> **Task description**
Collect every line below that contains the word "rolling".

Collection entries:
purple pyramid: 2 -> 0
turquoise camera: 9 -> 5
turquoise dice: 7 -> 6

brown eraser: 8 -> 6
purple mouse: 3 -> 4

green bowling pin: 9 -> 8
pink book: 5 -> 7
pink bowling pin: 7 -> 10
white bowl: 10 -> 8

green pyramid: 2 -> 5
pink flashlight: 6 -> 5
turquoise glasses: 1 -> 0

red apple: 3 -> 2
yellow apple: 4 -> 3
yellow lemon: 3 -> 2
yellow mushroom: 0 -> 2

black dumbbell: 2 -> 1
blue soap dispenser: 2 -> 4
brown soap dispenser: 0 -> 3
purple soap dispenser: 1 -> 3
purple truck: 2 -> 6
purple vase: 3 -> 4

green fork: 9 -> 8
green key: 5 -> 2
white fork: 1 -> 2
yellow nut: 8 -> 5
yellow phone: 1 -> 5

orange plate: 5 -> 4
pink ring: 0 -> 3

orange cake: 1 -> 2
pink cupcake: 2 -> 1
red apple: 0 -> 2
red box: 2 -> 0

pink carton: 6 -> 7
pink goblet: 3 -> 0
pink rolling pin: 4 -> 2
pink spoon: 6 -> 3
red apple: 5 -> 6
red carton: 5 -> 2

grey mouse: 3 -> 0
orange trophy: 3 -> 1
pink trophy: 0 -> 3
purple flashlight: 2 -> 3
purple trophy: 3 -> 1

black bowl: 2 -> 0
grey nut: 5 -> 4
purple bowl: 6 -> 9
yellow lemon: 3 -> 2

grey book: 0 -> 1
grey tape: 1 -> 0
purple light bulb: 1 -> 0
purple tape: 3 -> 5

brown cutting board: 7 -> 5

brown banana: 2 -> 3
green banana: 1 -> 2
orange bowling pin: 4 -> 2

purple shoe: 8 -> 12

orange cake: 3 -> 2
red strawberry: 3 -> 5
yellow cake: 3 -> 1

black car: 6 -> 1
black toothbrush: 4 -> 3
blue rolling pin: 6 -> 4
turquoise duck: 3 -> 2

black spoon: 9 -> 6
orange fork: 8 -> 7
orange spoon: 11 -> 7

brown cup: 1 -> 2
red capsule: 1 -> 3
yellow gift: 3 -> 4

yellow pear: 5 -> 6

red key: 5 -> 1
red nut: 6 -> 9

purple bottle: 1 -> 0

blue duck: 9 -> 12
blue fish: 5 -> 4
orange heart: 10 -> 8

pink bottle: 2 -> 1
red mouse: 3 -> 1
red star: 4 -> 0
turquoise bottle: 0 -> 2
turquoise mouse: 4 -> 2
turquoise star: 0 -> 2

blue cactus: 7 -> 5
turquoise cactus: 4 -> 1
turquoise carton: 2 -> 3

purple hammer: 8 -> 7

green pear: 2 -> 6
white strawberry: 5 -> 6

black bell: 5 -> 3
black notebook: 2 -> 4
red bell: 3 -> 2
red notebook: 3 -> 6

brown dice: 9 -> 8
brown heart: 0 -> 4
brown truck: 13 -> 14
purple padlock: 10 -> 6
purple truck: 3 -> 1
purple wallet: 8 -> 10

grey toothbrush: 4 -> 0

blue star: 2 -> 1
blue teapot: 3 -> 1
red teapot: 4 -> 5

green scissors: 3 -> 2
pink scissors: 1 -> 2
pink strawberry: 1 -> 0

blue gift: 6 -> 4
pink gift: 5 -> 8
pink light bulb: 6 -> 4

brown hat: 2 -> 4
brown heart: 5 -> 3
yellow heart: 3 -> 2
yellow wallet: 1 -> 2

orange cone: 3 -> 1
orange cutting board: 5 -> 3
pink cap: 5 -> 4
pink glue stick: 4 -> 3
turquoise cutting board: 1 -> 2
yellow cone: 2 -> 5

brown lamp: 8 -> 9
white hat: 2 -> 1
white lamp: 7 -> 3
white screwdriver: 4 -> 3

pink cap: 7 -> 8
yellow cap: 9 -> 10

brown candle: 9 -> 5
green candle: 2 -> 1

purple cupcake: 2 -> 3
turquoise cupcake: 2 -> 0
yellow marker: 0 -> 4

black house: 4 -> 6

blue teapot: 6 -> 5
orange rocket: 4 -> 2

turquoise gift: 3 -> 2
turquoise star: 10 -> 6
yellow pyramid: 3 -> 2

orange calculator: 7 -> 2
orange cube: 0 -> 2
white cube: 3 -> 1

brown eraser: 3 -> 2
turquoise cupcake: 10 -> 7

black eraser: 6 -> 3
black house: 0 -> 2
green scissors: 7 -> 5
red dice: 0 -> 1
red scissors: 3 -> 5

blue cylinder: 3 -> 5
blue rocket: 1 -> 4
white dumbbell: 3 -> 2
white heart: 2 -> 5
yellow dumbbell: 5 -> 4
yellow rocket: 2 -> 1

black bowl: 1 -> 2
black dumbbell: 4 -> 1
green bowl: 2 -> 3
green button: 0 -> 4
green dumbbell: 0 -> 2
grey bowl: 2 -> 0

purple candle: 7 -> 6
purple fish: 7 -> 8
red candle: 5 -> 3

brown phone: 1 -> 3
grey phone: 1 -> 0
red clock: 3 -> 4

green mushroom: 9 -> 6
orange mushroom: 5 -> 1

> **Task response**
pink rolling pin: 4 -> 2
blue rolling pin: 6 -> 4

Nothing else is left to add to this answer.